**Stated task**
Work out how many lines in the records below contain the string "tuplet", with case counting. Reply with that number alone.

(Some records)

******

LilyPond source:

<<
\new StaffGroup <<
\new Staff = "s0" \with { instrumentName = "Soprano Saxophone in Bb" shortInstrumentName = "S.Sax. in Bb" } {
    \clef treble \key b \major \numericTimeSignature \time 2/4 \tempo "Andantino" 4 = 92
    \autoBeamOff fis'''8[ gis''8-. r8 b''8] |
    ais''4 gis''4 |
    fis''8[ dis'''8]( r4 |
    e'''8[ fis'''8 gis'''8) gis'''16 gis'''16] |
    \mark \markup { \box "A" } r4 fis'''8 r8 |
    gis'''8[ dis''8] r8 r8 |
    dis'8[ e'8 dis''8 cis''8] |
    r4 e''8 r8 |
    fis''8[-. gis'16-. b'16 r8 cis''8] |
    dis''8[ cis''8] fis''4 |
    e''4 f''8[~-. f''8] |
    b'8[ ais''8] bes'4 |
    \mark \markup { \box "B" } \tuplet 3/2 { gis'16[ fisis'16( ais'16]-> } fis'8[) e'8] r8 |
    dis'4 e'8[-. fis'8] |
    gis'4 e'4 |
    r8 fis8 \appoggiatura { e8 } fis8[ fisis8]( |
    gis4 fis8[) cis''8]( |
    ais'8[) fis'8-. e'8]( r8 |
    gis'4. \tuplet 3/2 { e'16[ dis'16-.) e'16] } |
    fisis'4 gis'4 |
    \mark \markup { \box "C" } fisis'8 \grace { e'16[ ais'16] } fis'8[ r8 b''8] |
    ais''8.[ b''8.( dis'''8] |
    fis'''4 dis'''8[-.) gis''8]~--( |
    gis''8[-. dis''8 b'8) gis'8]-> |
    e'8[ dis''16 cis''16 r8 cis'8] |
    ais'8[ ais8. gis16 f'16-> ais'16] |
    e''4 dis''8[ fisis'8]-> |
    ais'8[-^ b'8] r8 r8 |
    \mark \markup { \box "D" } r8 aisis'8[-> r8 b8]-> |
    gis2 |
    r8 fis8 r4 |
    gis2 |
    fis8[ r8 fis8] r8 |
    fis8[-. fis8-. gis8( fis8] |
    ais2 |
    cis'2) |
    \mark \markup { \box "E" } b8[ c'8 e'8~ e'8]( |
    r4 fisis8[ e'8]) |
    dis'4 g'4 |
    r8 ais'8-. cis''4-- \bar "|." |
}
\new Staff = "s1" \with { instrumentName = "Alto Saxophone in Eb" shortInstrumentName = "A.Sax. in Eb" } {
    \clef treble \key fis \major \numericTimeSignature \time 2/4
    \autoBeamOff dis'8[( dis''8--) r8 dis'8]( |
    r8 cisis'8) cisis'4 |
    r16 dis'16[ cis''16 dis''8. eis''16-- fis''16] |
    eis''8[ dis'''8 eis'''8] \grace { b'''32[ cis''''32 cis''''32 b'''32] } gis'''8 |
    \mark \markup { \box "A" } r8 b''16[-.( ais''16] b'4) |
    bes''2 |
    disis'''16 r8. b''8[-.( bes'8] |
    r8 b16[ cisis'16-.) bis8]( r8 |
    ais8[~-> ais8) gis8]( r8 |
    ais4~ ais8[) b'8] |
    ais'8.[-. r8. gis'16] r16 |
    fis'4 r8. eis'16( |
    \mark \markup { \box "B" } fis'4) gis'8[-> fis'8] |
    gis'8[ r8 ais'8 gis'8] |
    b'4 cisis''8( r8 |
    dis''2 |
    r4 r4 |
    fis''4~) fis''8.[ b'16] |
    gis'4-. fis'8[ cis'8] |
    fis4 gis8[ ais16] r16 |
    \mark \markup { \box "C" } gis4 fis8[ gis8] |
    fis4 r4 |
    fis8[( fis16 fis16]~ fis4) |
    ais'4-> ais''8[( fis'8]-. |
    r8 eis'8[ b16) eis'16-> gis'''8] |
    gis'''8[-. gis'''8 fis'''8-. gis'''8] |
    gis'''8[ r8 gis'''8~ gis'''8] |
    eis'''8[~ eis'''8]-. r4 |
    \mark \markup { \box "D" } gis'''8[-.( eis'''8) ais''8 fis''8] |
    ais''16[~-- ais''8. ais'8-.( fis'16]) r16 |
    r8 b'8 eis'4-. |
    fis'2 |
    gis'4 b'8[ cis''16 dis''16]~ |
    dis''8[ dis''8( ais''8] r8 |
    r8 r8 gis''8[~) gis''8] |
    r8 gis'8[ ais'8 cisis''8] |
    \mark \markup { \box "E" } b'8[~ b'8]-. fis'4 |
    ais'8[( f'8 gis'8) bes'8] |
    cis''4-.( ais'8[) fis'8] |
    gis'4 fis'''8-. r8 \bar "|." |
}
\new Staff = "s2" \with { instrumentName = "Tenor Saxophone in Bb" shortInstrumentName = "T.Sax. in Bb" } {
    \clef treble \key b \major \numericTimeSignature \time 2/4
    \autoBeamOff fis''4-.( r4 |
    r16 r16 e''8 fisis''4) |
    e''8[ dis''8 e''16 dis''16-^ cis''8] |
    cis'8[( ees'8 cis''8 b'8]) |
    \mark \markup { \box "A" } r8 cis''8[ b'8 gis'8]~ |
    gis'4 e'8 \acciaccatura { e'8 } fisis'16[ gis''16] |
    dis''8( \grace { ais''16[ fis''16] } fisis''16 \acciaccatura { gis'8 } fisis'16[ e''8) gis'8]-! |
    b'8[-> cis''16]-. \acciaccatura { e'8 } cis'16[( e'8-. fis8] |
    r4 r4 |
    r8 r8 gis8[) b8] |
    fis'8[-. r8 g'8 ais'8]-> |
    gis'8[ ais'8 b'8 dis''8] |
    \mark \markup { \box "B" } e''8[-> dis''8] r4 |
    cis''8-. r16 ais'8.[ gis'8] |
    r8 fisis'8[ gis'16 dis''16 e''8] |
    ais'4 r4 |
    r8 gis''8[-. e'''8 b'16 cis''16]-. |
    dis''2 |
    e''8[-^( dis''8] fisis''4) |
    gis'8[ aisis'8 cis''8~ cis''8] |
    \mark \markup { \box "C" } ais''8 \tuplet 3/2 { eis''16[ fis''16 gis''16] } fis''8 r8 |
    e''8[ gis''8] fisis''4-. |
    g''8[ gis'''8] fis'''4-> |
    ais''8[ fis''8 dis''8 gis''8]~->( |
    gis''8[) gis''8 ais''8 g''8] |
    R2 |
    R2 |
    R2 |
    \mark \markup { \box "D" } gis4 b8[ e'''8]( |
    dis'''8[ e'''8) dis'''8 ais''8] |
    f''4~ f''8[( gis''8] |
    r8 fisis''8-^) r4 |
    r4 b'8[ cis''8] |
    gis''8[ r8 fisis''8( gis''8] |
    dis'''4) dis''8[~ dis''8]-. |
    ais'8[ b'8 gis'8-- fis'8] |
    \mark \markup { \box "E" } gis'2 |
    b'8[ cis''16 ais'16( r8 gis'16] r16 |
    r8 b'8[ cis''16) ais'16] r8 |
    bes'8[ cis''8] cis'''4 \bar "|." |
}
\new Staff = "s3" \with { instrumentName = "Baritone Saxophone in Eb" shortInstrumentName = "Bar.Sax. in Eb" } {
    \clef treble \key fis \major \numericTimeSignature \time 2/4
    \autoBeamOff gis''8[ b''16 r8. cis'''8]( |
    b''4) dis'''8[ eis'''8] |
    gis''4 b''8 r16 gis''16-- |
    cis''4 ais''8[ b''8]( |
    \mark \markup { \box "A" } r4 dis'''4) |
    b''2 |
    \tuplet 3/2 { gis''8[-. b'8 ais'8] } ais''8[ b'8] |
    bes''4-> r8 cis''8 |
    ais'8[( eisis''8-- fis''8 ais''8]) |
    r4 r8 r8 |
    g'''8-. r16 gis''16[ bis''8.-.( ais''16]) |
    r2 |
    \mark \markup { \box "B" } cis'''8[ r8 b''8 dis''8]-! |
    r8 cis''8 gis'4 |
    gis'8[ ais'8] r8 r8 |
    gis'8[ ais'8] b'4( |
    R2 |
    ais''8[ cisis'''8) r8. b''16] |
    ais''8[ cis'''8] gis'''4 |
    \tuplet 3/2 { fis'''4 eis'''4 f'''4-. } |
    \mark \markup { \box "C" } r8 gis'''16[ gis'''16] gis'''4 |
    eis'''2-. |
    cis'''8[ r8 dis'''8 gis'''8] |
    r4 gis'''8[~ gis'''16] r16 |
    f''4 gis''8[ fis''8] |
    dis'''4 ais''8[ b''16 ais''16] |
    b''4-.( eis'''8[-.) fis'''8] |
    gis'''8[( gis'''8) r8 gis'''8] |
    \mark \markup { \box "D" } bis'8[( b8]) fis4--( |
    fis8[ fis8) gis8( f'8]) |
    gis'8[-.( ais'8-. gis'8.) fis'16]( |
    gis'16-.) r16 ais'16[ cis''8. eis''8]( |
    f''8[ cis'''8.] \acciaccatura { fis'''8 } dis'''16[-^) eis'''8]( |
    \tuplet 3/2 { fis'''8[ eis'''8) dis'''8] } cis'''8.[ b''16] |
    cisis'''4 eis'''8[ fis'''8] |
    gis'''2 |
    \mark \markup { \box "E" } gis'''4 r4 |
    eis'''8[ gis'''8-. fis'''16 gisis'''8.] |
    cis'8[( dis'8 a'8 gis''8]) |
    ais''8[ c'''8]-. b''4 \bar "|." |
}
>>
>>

******

**Task result**
6